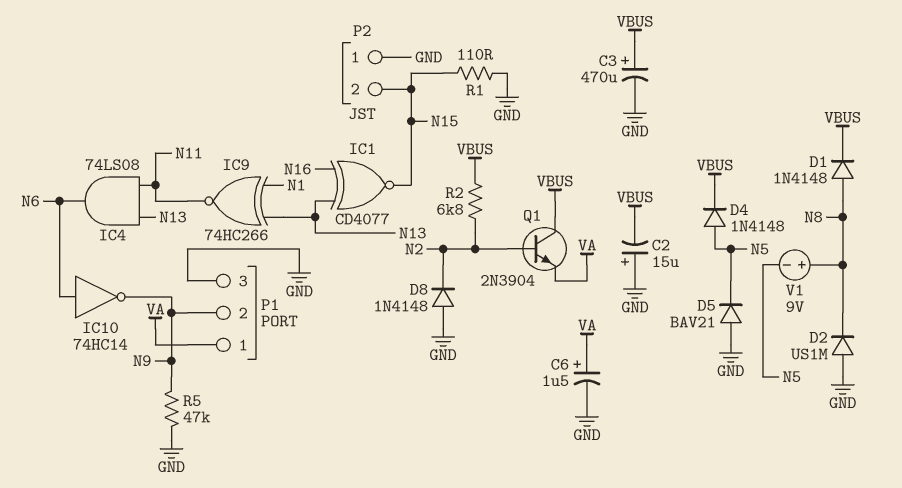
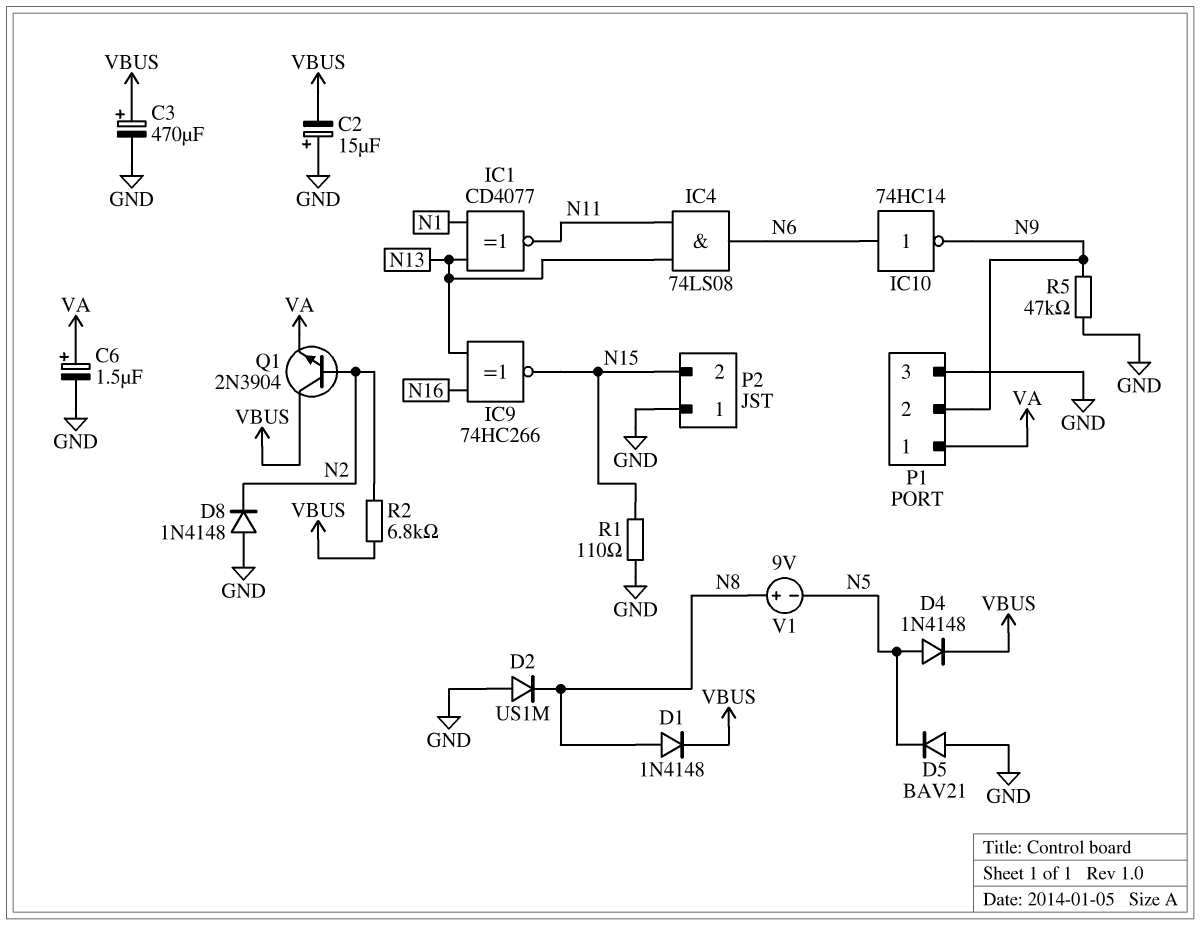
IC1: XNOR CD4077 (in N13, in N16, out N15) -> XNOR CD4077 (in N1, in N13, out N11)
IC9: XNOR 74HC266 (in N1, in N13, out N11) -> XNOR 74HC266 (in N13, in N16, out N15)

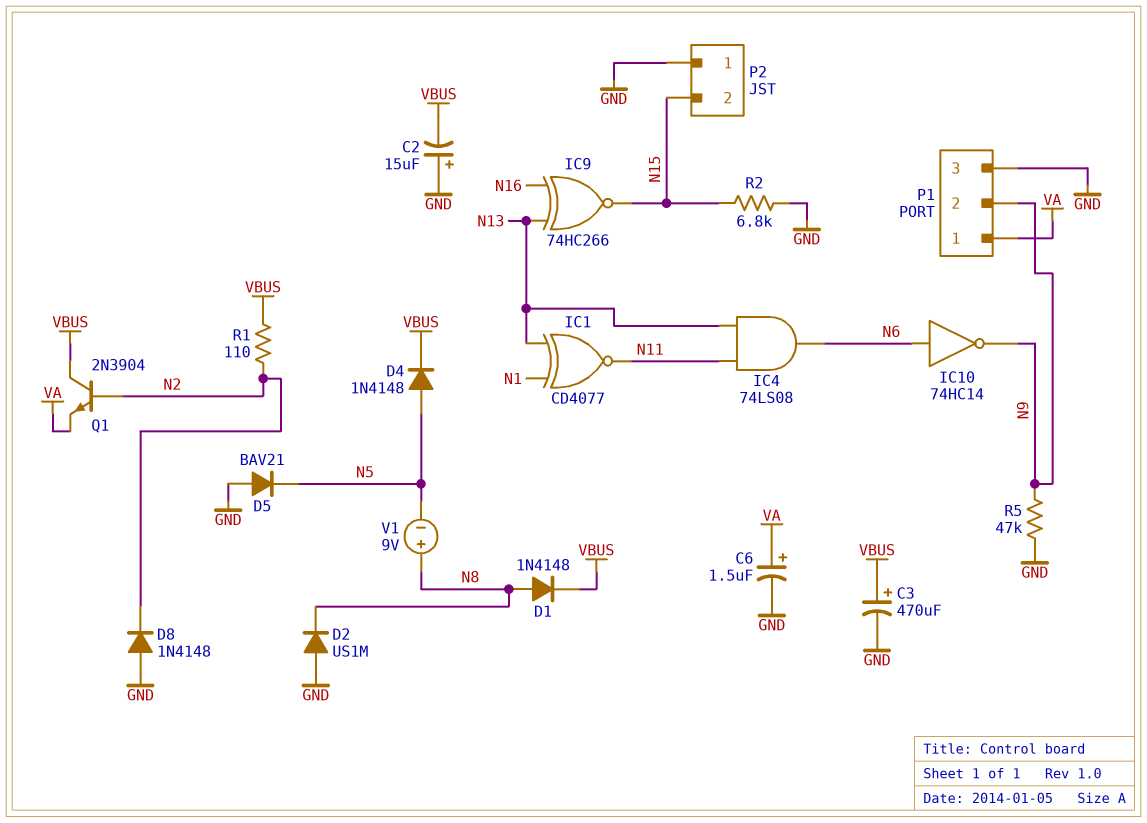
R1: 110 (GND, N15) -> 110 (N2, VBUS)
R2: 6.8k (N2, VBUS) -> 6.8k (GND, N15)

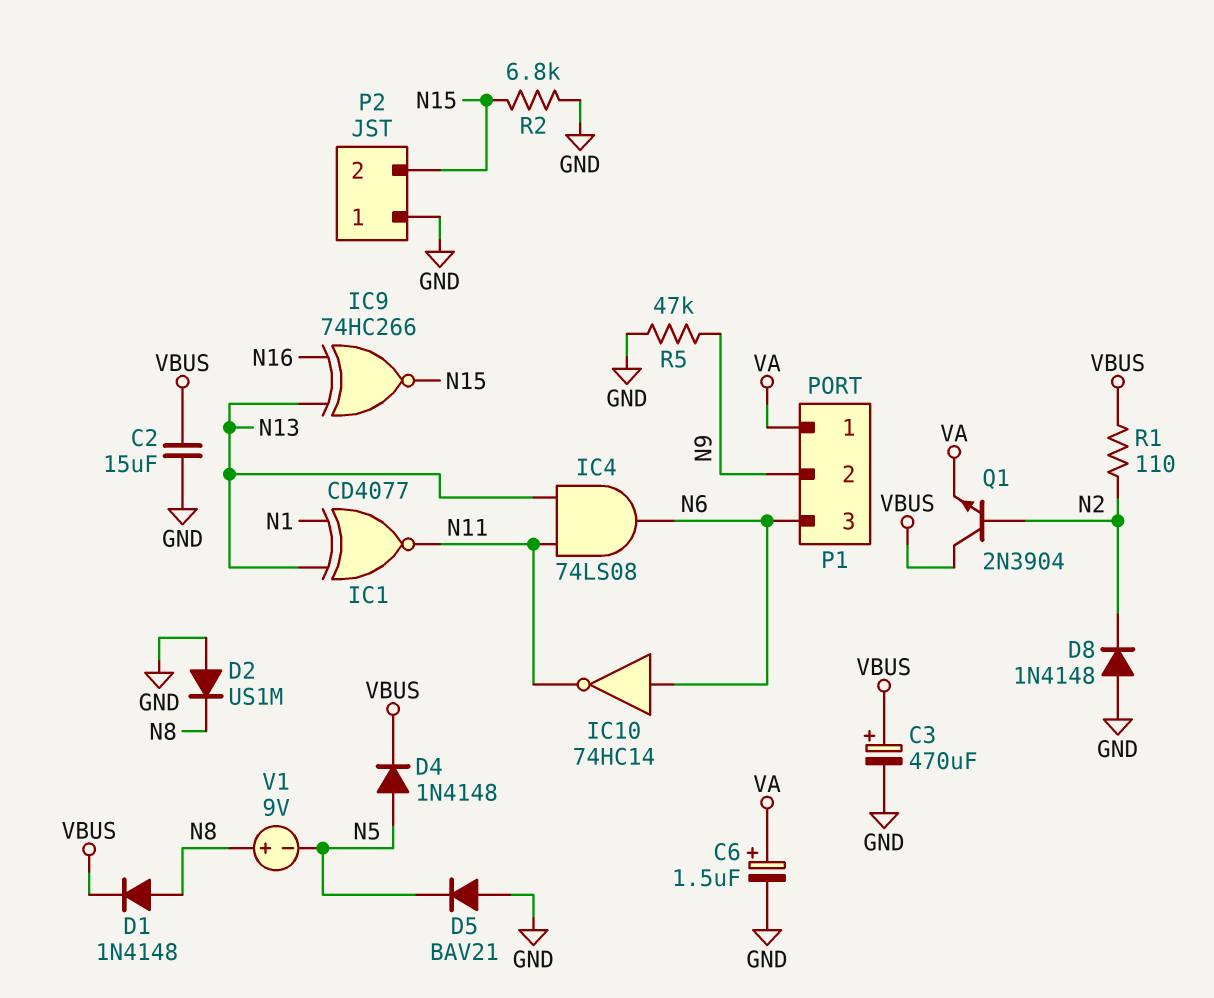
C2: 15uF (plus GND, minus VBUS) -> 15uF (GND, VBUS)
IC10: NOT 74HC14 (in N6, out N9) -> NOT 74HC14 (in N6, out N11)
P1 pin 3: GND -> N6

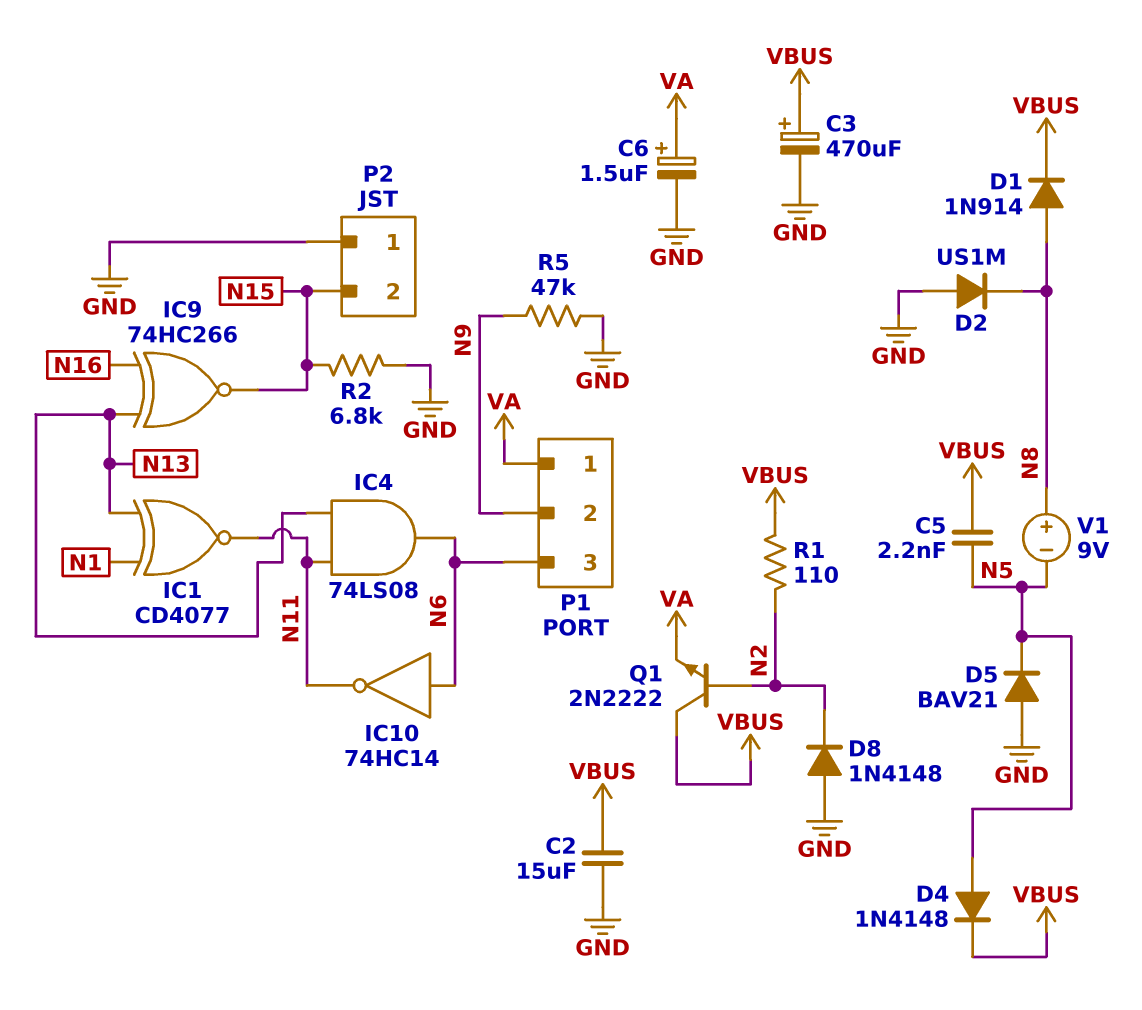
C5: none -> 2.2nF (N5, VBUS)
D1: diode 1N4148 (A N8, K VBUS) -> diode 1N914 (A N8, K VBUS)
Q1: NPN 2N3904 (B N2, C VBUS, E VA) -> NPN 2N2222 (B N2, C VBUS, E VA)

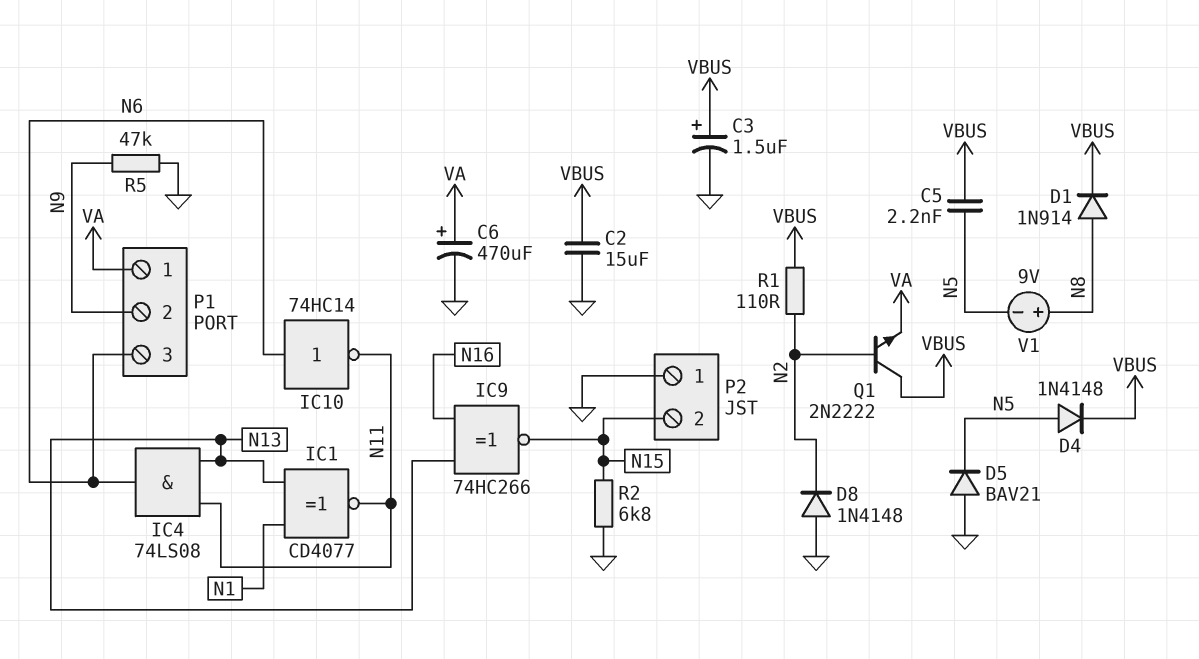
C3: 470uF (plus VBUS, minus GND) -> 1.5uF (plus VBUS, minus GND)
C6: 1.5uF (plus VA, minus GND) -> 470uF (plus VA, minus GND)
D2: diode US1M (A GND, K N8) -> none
= = = = =
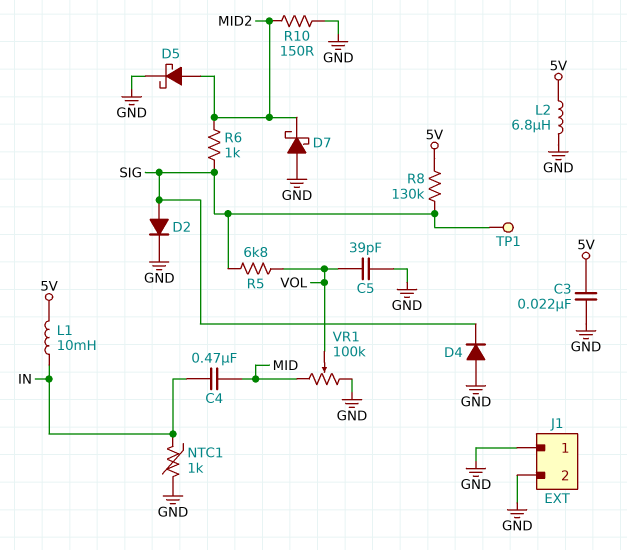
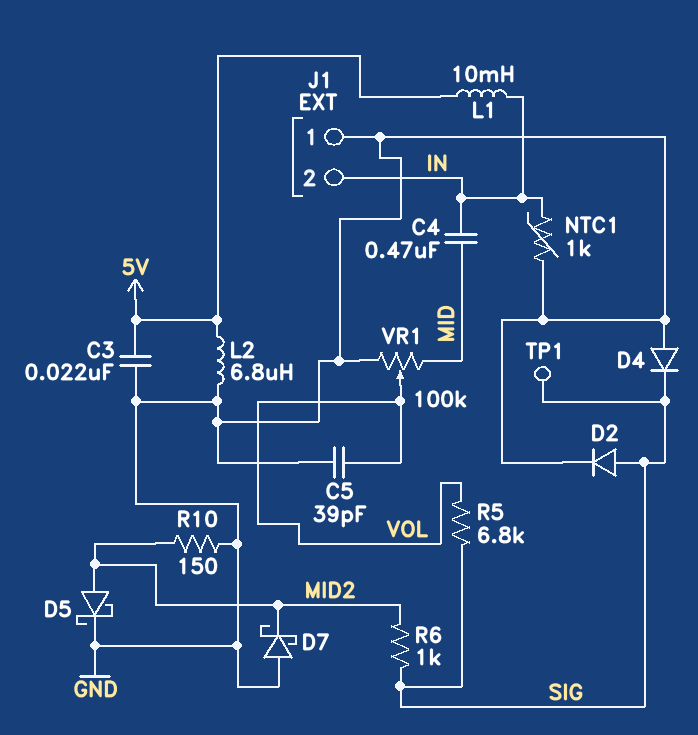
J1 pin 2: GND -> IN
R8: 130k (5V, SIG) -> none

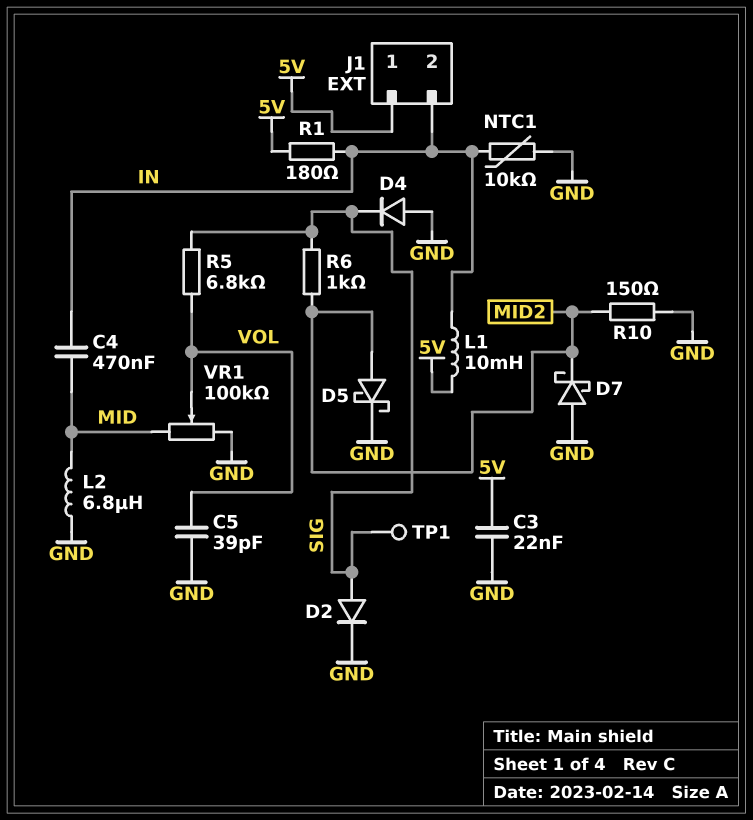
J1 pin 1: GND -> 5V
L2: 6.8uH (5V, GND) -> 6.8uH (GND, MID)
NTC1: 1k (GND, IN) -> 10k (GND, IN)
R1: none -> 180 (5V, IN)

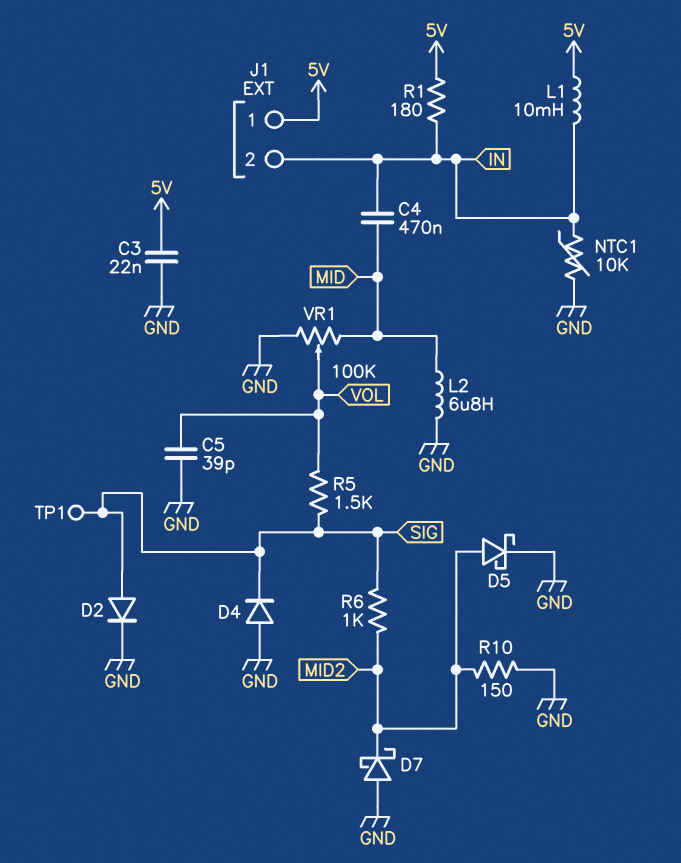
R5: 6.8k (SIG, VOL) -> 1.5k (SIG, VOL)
= = = = =
◆ **YOUR ASSIGNMENT**:
Using the entries above, transcribe every line from the line containing "IC1: XNOR CD4077" through the line containing "C3: 470uF (plus". Do not copy pictures.

◆ **SOLUTION FOR THIS PROBLEM**:
IC1: XNOR CD4077 (in N13, in N16, out N15) -> XNOR CD4077 (in N1, in N13, out N11)
IC9: XNOR 74HC266 (in N1, in N13, out N11) -> XNOR 74HC266 (in N13, in N16, out N15)

R1: 110 (GND, N15) -> 110 (N2, VBUS)
R2: 6.8k (N2, VBUS) -> 6.8k (GND, N15)

C2: 15uF (plus GND, minus VBUS) -> 15uF (GND, VBUS)
IC10: NOT 74HC14 (in N6, out N9) -> NOT 74HC14 (in N6, out N11)
P1 pin 3: GND -> N6

C5: none -> 2.2nF (N5, VBUS)
D1: diode 1N4148 (A N8, K VBUS) -> diode 1N914 (A N8, K VBUS)
Q1: NPN 2N3904 (B N2, C VBUS, E VA) -> NPN 2N2222 (B N2, C VBUS, E VA)

C3: 470uF (plus VBUS, minus GND) -> 1.5uF (plus VBUS, minus GND)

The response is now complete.